### MATERIAL PROVIDED
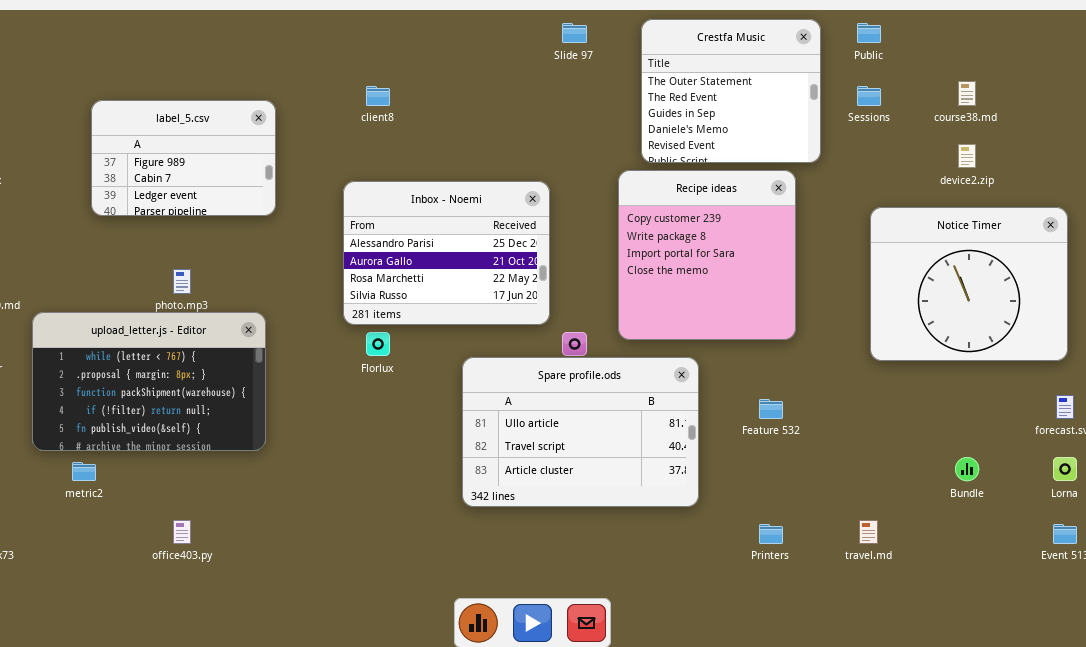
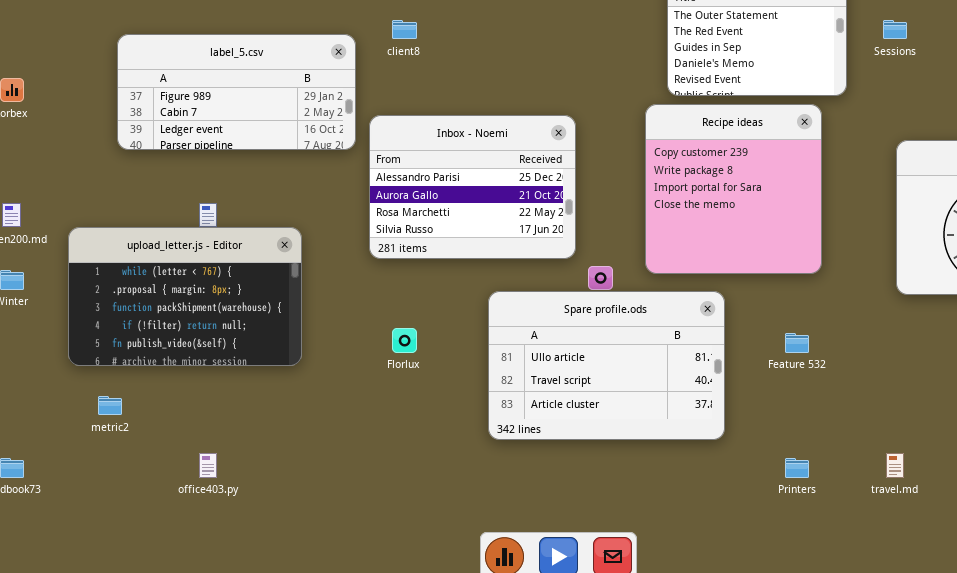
label_5.csv: [91,100,276,216] -> [117,34,356,150], resized
upload_letter.js - Editor: [32,312,266,451] -> [68,227,302,366], moved
Florlux: [366,332,390,356] -> [392,328,417,353], moved

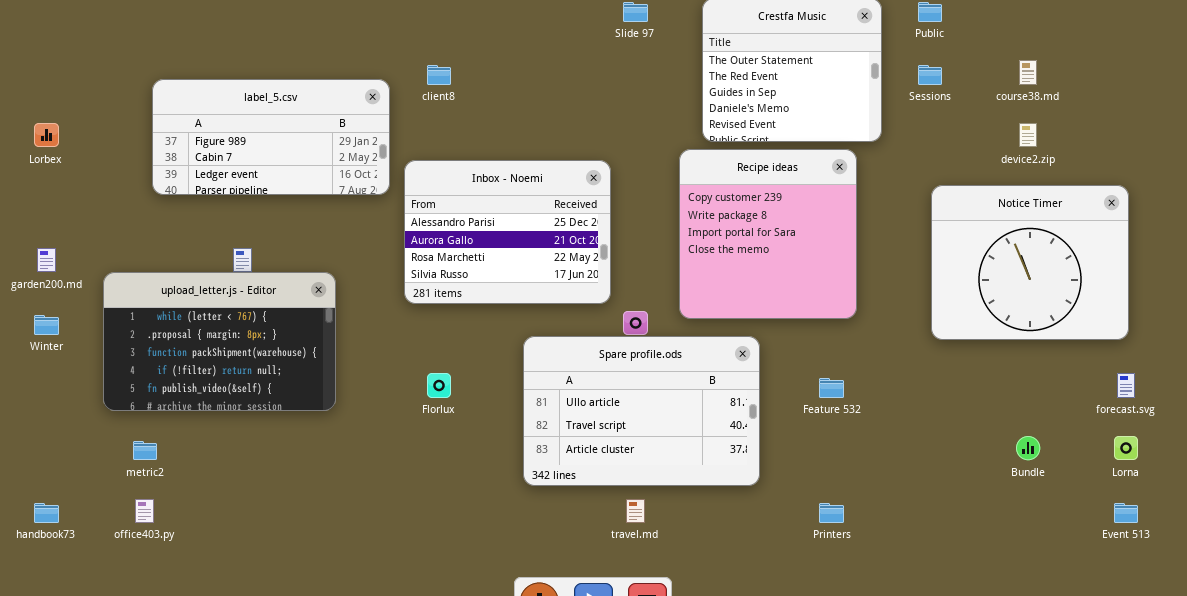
office403.py: [199,453,217,478] -> [135,499,154,523], moved
travel.md: [886,453,904,478] -> [626,499,645,523], moved

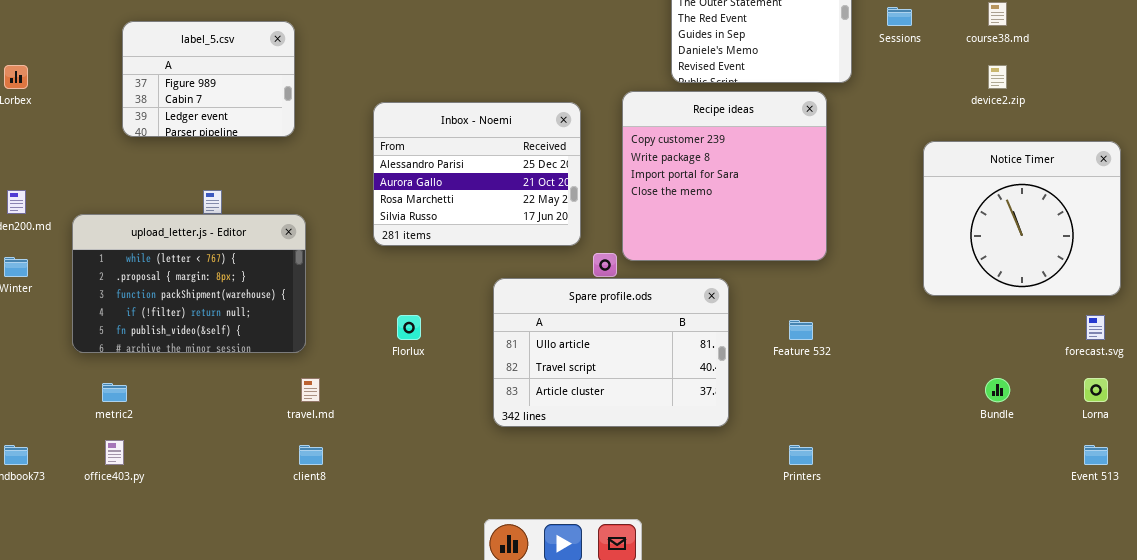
client8: [427,65,451,85] -> [299,445,323,465], moved
label_5.csv: [152,79,390,195] -> [122,21,295,137], resized
Recipe ideas: [679,149,857,319] -> [622,91,827,261], resized
Notice Timer: [931,185,1129,340] -> [923,141,1121,296], moved
travel.md: [626,499,645,523] -> [301,378,320,402], moved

### PROBLEM
Restate word for word the lines beginning with the one that contains "Florlux: [366,332,390,356] ->" and ending with the last line of the listing; pictures stay out.

### WRITTEN ANSWER
Florlux: [366,332,390,356] -> [392,328,417,353], moved

office403.py: [199,453,217,478] -> [135,499,154,523], moved
travel.md: [886,453,904,478] -> [626,499,645,523], moved

client8: [427,65,451,85] -> [299,445,323,465], moved
label_5.csv: [152,79,390,195] -> [122,21,295,137], resized
Recipe ideas: [679,149,857,319] -> [622,91,827,261], resized
Notice Timer: [931,185,1129,340] -> [923,141,1121,296], moved
travel.md: [626,499,645,523] -> [301,378,320,402], moved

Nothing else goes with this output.